> [Instructions to follow]:
Every line below that mentions the word "MATRIX" should be copied out.

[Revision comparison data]
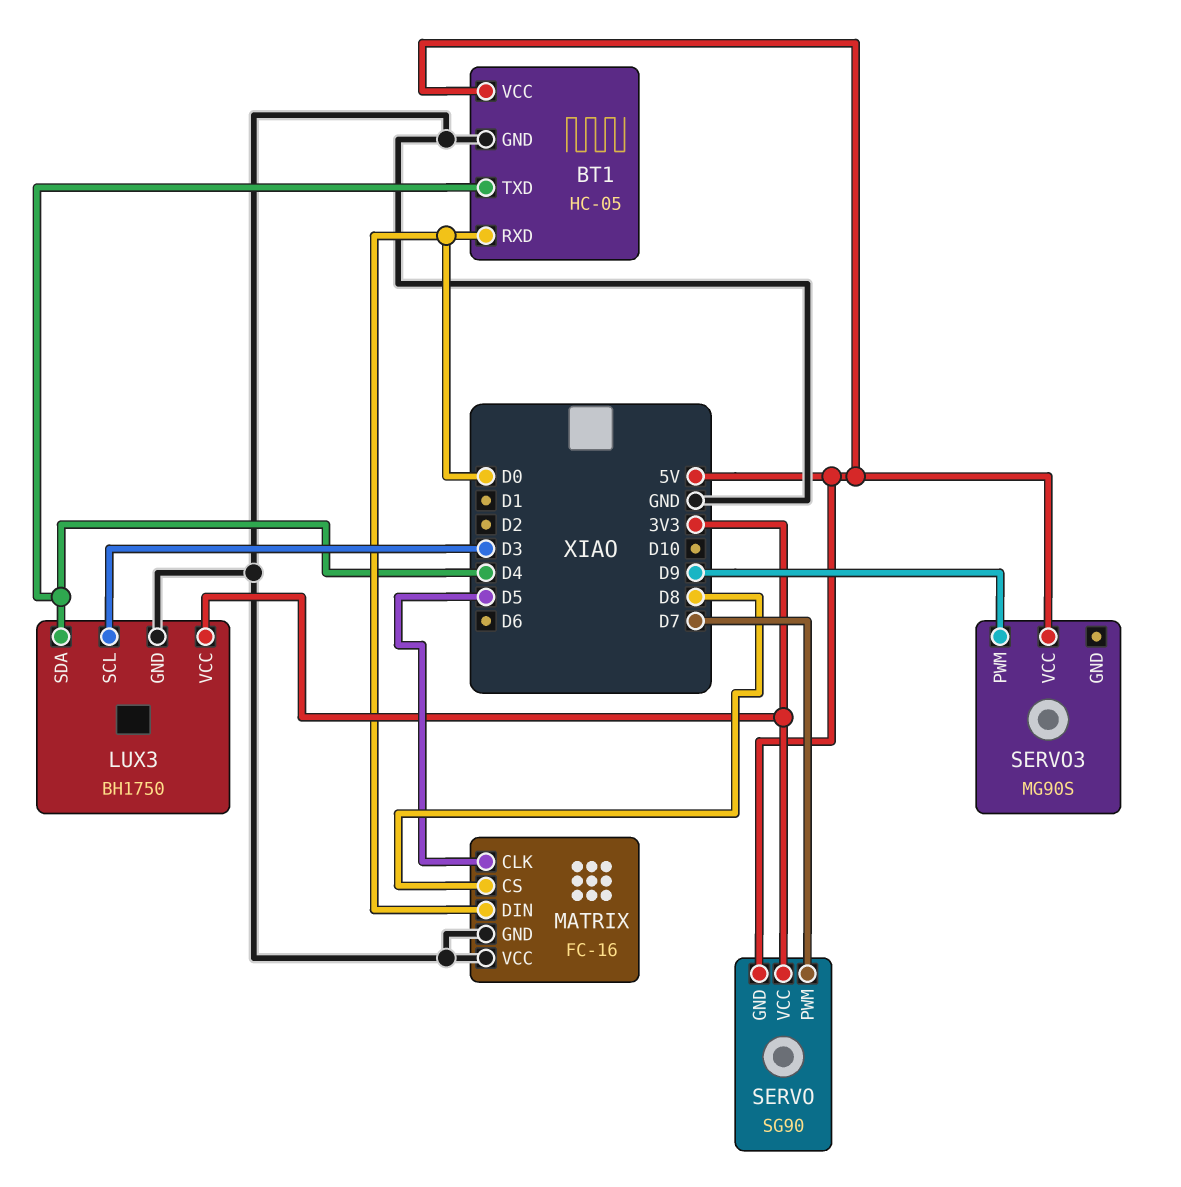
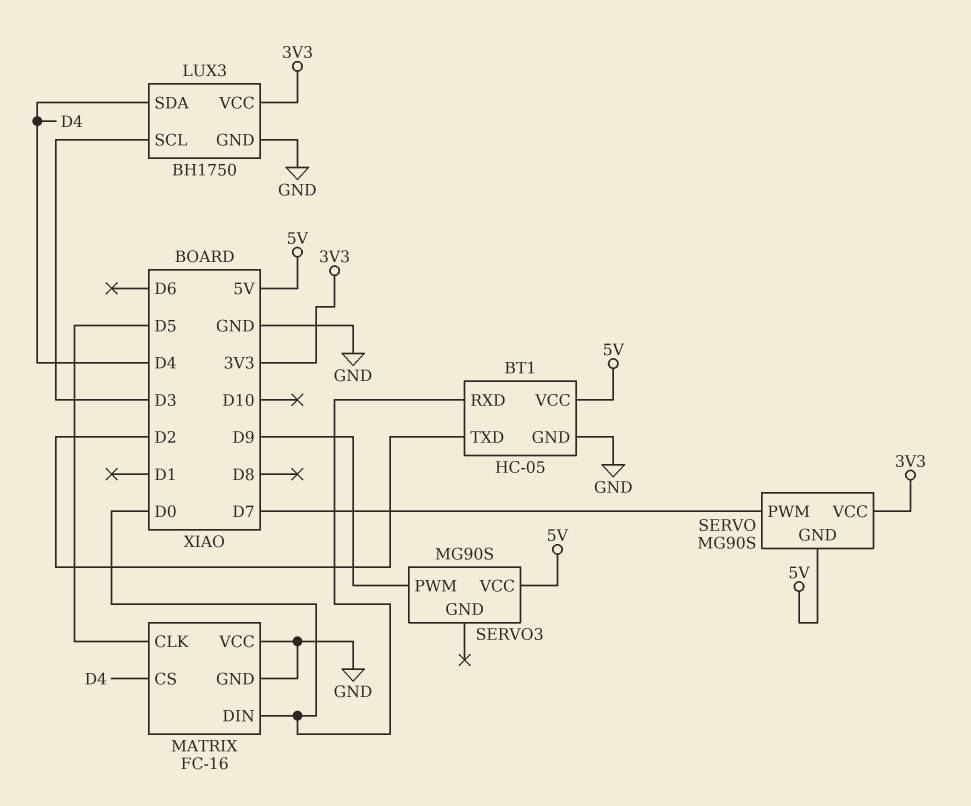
BT1 pin TXD: D4 -> D2
MATRIX pin CS: D8 -> D4
SERVO: SG90 -> MG90S

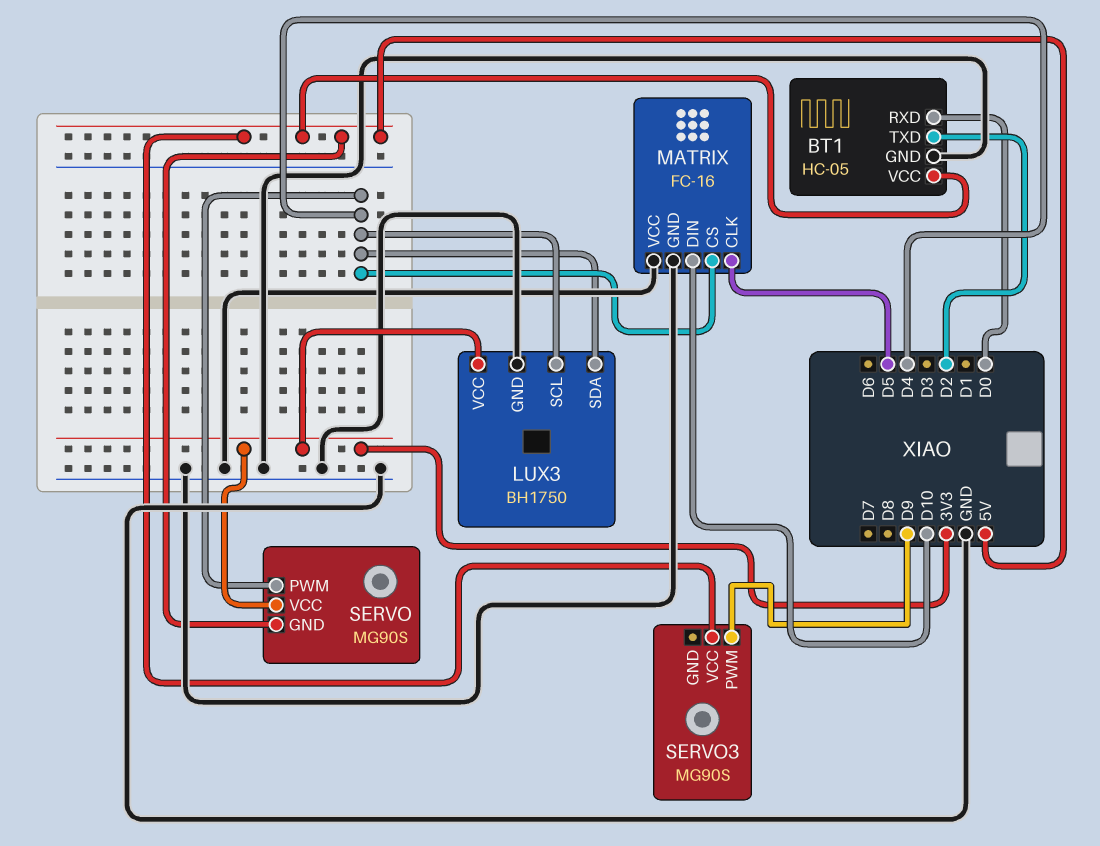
LUX3 pin SCL: D3 -> D4
MATRIX pin DIN: D0 -> D10
SERVO pin PWM: D7 -> D4

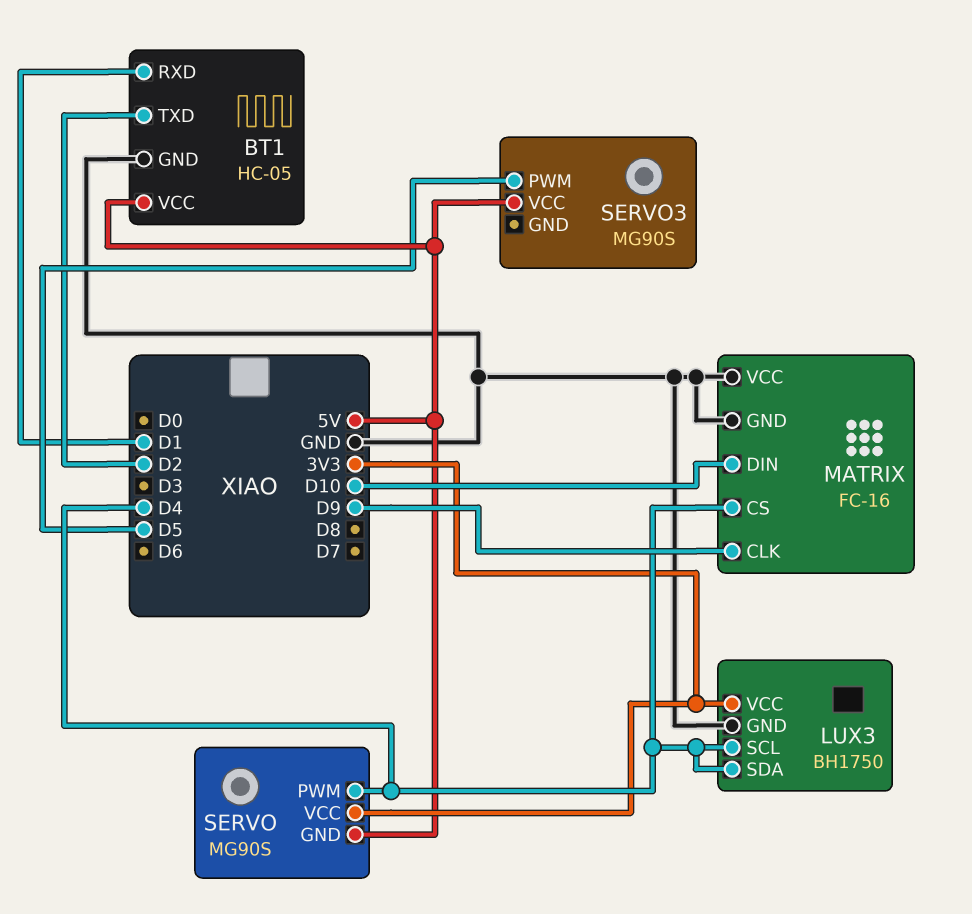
BT1 pin RXD: D0 -> D1
MATRIX pin CLK: D5 -> D9
SERVO3 pin PWM: D9 -> D5

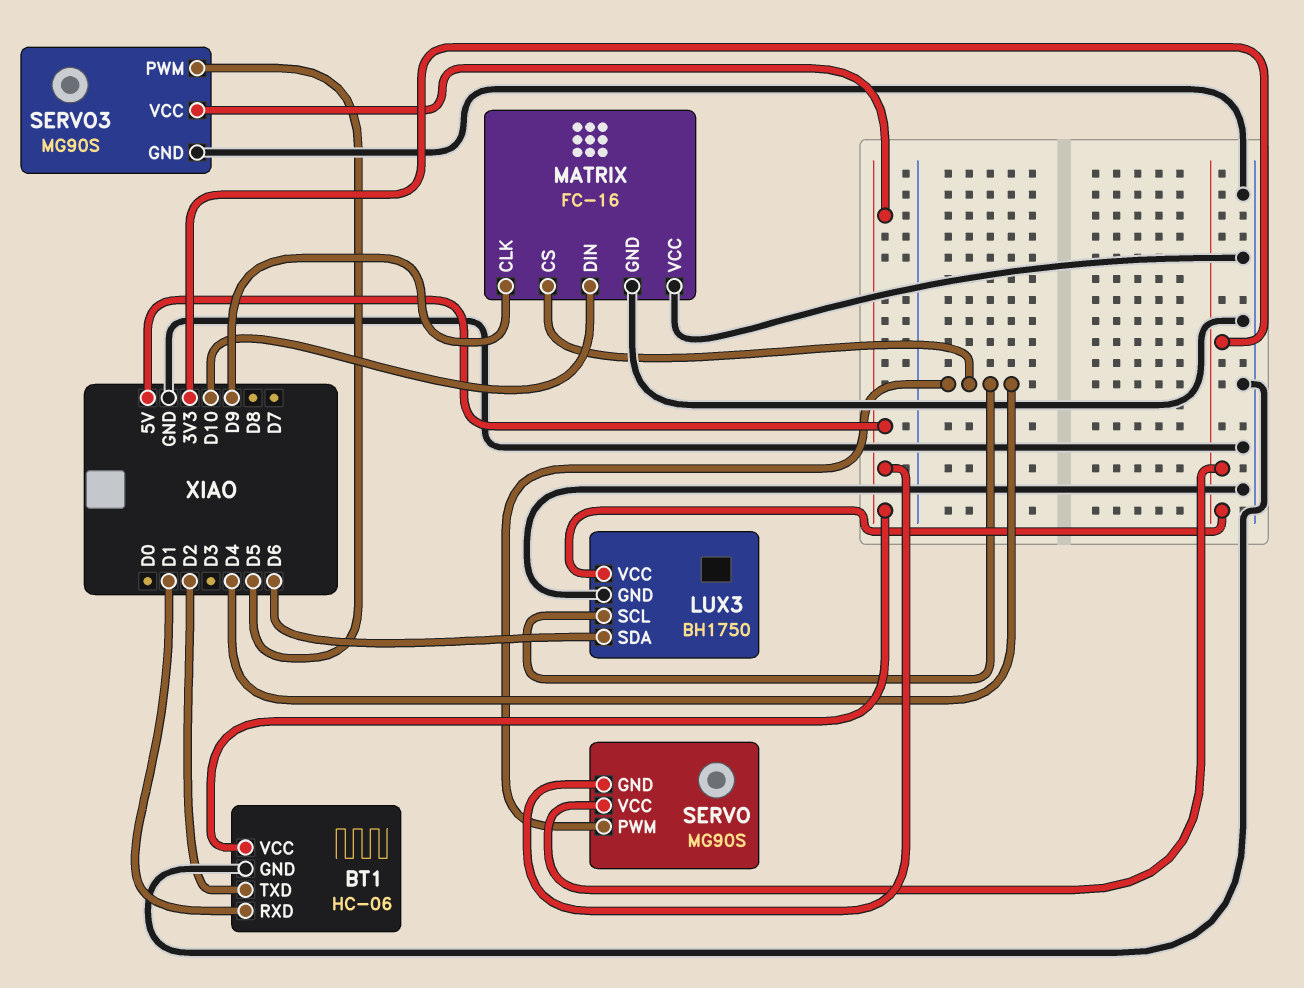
BT1: HC-05 -> HC-06
LUX3 pin SDA: D4 -> D6
SERVO3 pin GND: none -> GND

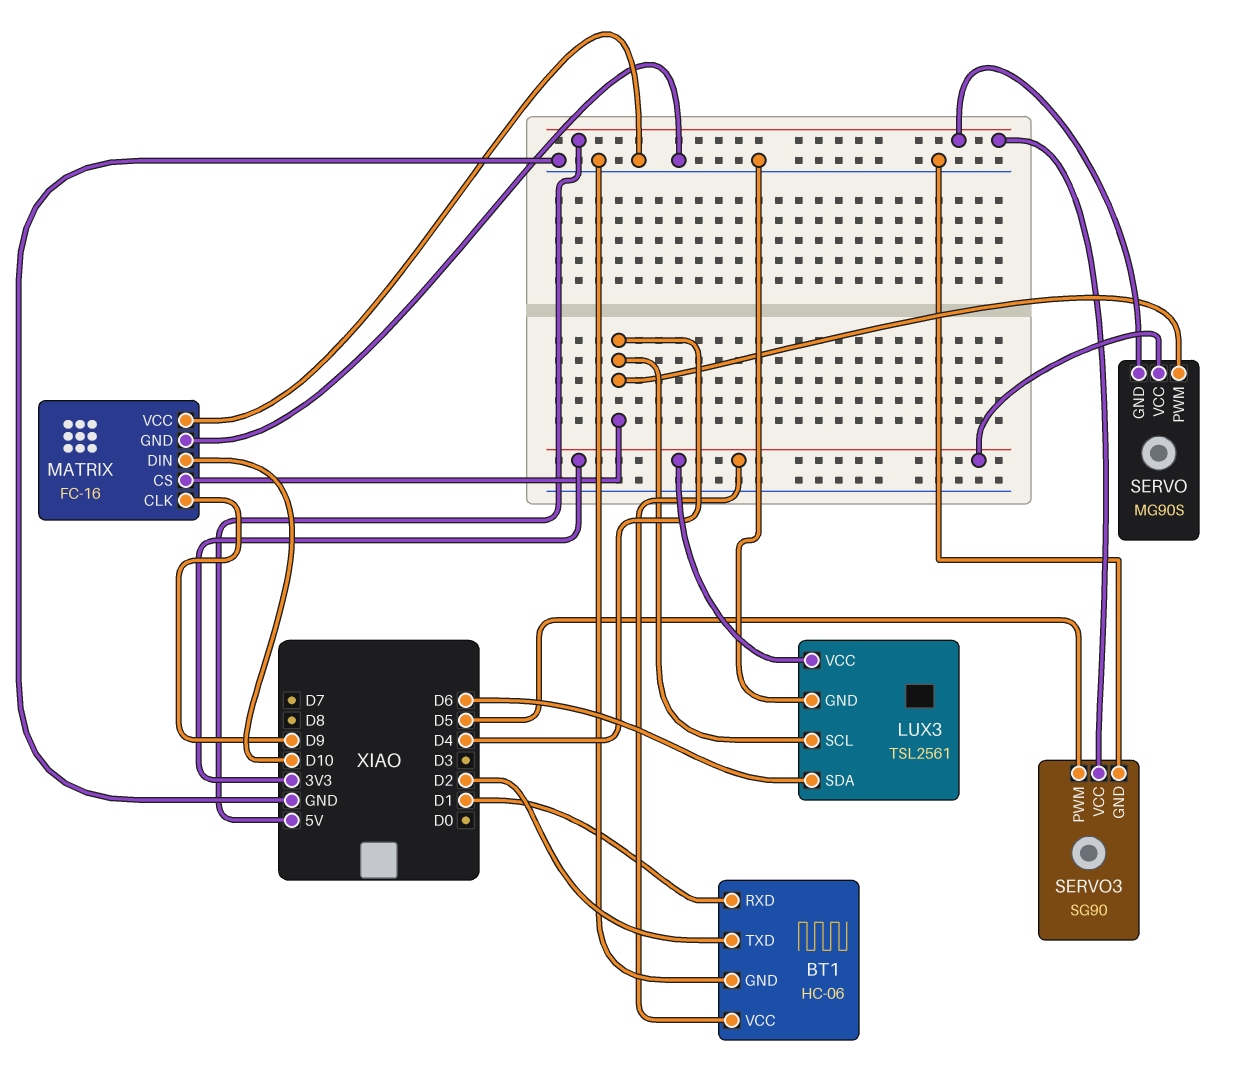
BT1 pin VCC: 5V -> 3V3
LUX3: BH1750 -> TSL2561
SERVO3: MG90S -> SG90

> [Solution for this problem]:
MATRIX pin CS: D8 -> D4
MATRIX pin DIN: D0 -> D10
MATRIX pin CLK: D5 -> D9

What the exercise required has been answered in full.